**Exercise**
Please figure out how many lines in the material contain "book", and give only that number.

**Data extract**

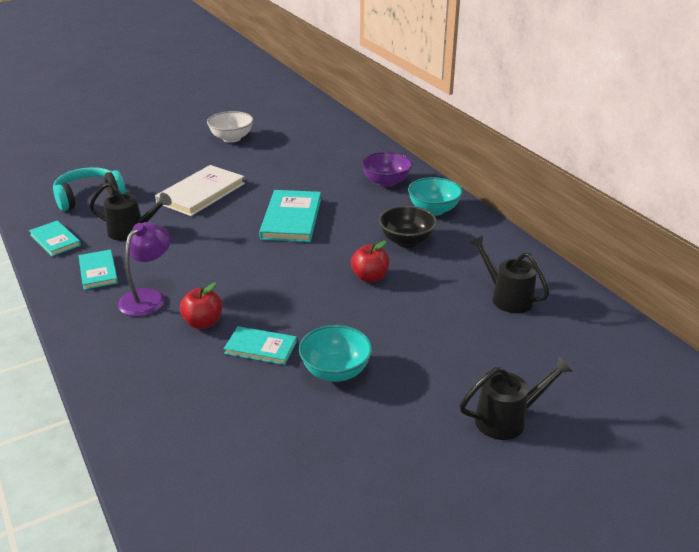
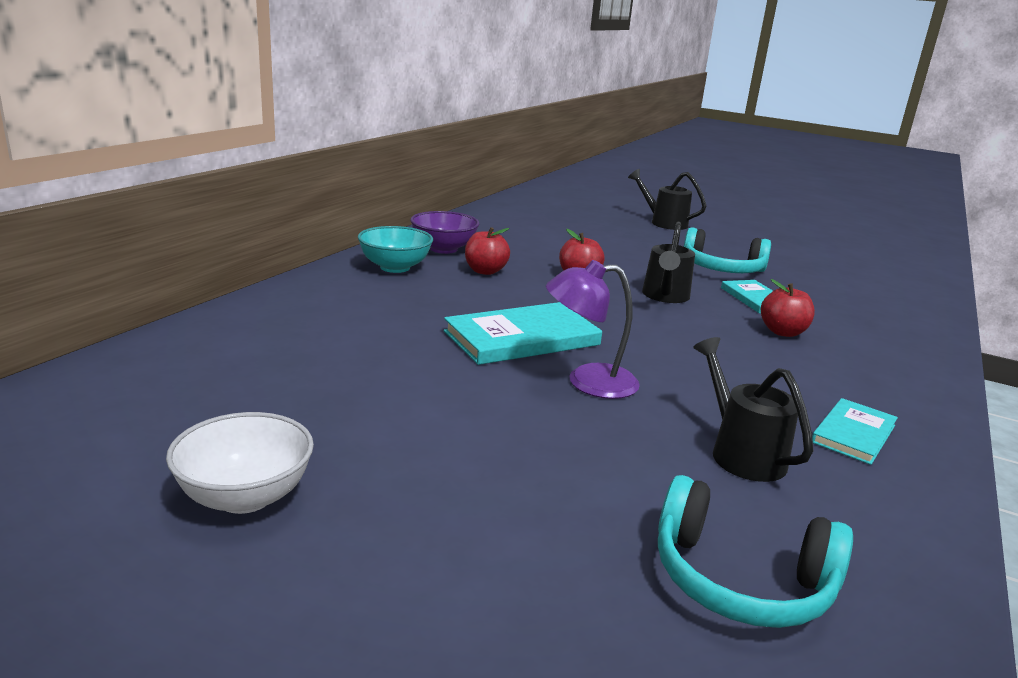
camera: 125 degrees left, 10 degrees down
(55, 240) = (892, 525): turquoise book -> none
(148, 297) = (815, 375): purple lamp -> purple lamp (588, 382)
(201, 193) = (543, 435): white book -> none
(335, 371) = (722, 269): turquoise bowl -> turquoise headphones
(386, 182) = (341, 300): purple bowl -> purple bowl (443, 249)
(406, 241) = (485, 271): black bowl -> red apple
(507, 297) = (525, 230): black watering can -> black watering can (665, 297)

**Answer section**
2